Problem requirements:
Express the listing, from its first line through the line containing "59: (530, 811)", as a JSON list of strings with one string per line, skipping blank lines and leaving out the pictures.

Given records:
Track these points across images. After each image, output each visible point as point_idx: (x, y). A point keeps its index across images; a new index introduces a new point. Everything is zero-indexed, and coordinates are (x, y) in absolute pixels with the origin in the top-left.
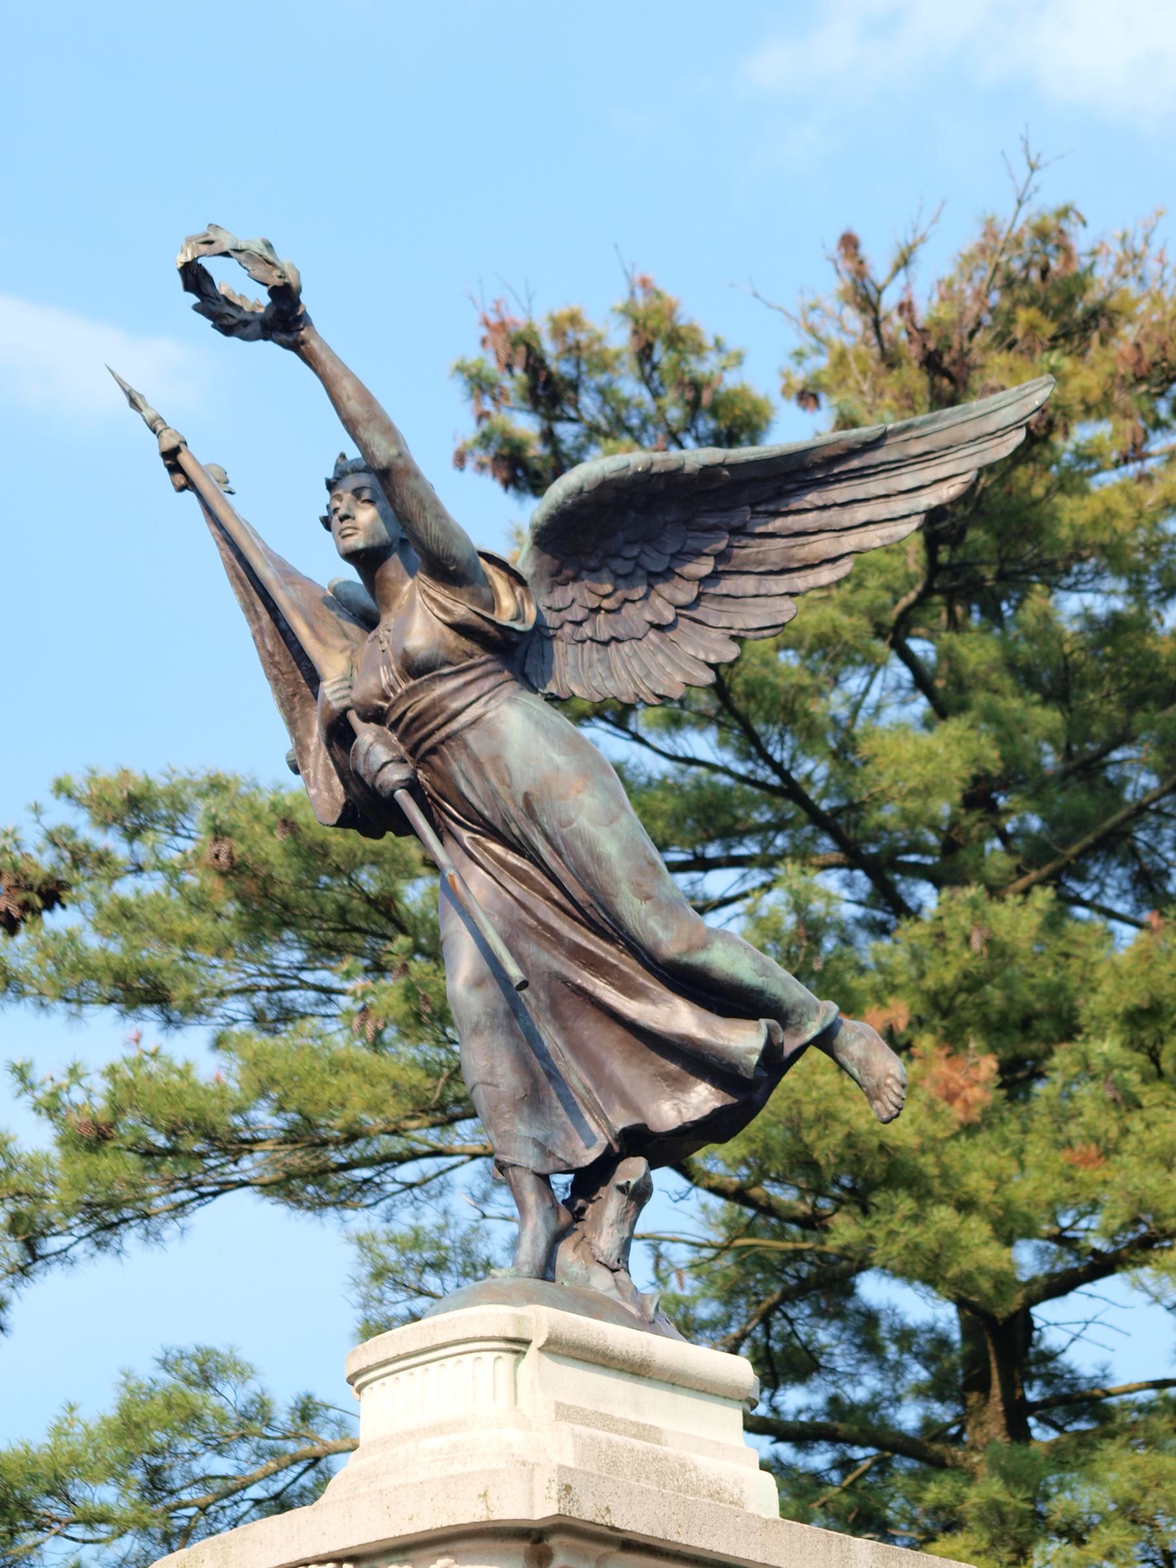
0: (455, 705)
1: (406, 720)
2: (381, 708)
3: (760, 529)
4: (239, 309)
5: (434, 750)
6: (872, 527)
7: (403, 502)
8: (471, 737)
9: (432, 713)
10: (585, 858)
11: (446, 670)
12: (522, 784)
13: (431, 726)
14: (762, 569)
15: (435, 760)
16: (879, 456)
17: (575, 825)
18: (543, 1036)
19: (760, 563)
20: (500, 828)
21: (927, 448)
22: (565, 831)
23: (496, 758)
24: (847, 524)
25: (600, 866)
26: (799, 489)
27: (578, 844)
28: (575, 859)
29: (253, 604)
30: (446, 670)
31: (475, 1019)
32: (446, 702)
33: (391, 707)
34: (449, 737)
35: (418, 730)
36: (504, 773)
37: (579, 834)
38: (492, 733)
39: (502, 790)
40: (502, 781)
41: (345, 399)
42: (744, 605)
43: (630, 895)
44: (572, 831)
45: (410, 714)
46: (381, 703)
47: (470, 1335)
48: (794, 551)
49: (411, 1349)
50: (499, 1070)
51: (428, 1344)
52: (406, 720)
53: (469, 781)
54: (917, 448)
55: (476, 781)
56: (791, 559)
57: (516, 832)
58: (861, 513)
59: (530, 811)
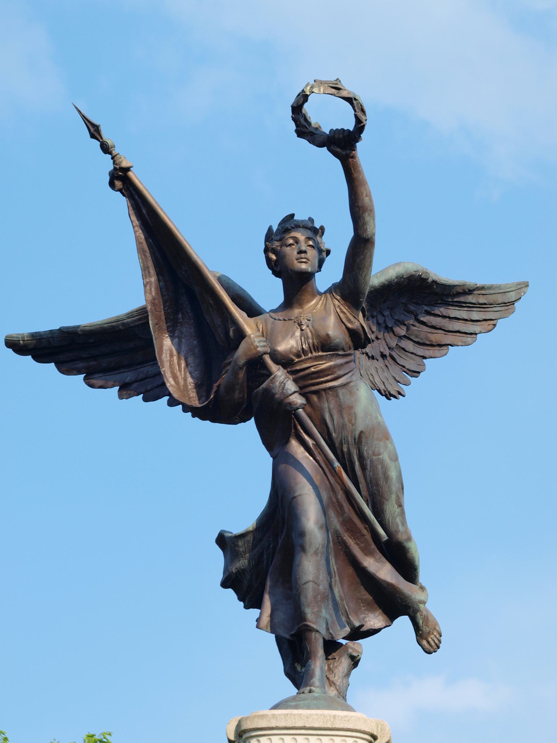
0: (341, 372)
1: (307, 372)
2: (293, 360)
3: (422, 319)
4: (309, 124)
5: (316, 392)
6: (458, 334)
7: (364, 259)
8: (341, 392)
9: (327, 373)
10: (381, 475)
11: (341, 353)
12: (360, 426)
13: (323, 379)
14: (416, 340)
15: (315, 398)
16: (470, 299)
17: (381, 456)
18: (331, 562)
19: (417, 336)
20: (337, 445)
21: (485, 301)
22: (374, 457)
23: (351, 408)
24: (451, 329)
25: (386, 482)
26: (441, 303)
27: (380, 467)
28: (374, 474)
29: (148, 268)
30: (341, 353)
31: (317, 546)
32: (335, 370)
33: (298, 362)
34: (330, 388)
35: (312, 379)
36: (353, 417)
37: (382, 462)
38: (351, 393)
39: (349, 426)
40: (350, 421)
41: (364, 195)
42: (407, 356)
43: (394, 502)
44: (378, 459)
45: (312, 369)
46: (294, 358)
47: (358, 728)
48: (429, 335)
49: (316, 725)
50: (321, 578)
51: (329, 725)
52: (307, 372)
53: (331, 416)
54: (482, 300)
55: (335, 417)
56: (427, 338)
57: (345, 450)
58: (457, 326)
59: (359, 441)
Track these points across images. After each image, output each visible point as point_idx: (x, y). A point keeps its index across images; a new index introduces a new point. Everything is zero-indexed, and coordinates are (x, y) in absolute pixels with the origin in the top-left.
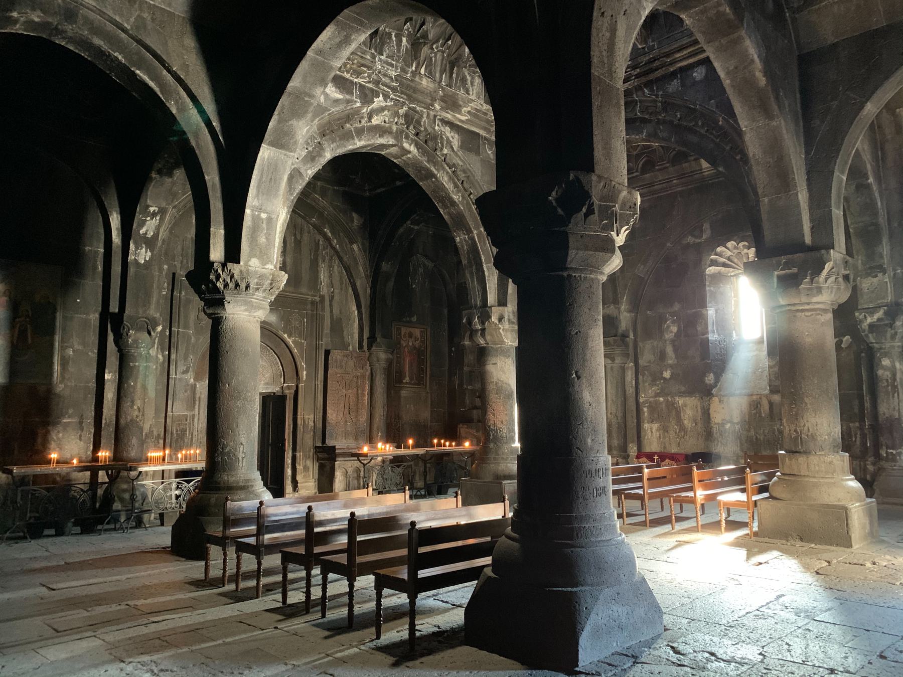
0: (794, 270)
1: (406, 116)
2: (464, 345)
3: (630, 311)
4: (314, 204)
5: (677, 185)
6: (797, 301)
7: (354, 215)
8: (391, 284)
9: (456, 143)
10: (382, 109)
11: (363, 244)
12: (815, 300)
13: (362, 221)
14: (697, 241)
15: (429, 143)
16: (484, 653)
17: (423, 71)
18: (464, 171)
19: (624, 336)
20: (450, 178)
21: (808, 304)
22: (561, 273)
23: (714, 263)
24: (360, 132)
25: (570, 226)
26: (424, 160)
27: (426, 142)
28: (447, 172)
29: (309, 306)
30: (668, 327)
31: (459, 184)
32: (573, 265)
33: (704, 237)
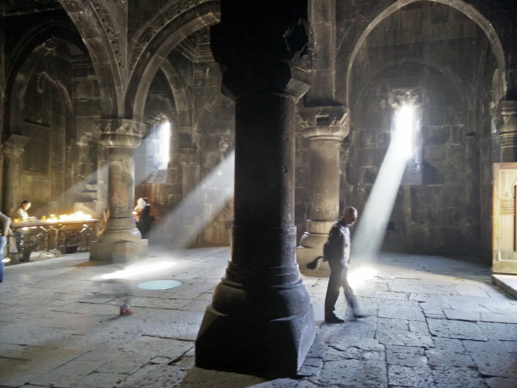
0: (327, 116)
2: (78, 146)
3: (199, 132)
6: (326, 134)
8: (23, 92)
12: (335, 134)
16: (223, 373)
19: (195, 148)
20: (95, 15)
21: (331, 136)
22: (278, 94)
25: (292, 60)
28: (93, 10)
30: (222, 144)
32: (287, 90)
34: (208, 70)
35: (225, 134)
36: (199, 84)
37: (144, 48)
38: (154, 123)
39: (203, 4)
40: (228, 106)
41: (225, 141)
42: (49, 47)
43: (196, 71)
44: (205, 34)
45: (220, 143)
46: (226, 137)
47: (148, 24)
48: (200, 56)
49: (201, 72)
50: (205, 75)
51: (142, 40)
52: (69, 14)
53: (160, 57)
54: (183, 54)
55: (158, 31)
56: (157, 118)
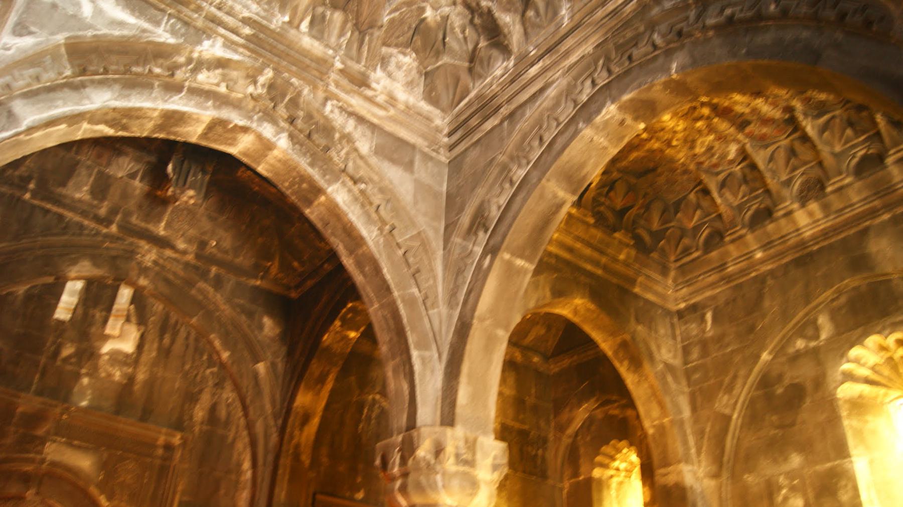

Result of this task:
[
  "Track these points across images. After each image, output each visible point as point_idx: (x, y). A point keeps its index across images; a new index introduces a new point. Everything is zero-indexed, and coordinates are (x, y) in absolute pixels with the origin in the top-left.",
  "0: (455, 705)",
  "1: (406, 720)",
  "2: (381, 708)",
  "3: (760, 529)",
  "4: (239, 309)",
  "5: (434, 750)",
  "6: (872, 527)",
  "7: (403, 502)",
  "8: (471, 737)",
  "9: (432, 713)",
  "10: (585, 858)",
  "11: (446, 670)",
  "12: (522, 784)",
  "13: (431, 726)",
  "14: (762, 569)",
  "15: (435, 760)",
  "16: (879, 456)",
  "17: (575, 825)",
  "18: (543, 1036)",
  "19: (760, 563)",
  "20: (500, 828)",
  "21: (927, 448)",
  "22: (565, 831)",
  "23: (496, 758)",
  "24: (847, 524)",
  "25: (600, 866)",
  "26: (799, 489)",
  "27: (578, 844)",
  "28: (575, 859)",
  "29: (253, 604)",
  "30: (446, 670)",
  "31: (475, 1019)",
  "32: (446, 702)",
  "33: (391, 707)",
  "34: (449, 737)",
  "35: (418, 730)",
  "36: (504, 773)",
  "37: (579, 834)",
  "38: (492, 733)",
  "39: (502, 790)",
  "40: (502, 781)",
  "41: (345, 399)",
  "42: (744, 605)",
  "43: (630, 895)",
  "44: (572, 831)",
  "45: (410, 714)",
  "46: (381, 703)",
  "47: (470, 1335)",
  "48: (794, 551)",
  "49: (411, 1349)",
  "50: (499, 1070)",
  "51: (428, 1344)",
  "52: (406, 720)",
  "53: (469, 781)",
  "54: (917, 448)",
  "55: (476, 781)",
  "56: (791, 559)",
  "57: (516, 832)",
  "58: (861, 513)",
  "59: (530, 811)"
]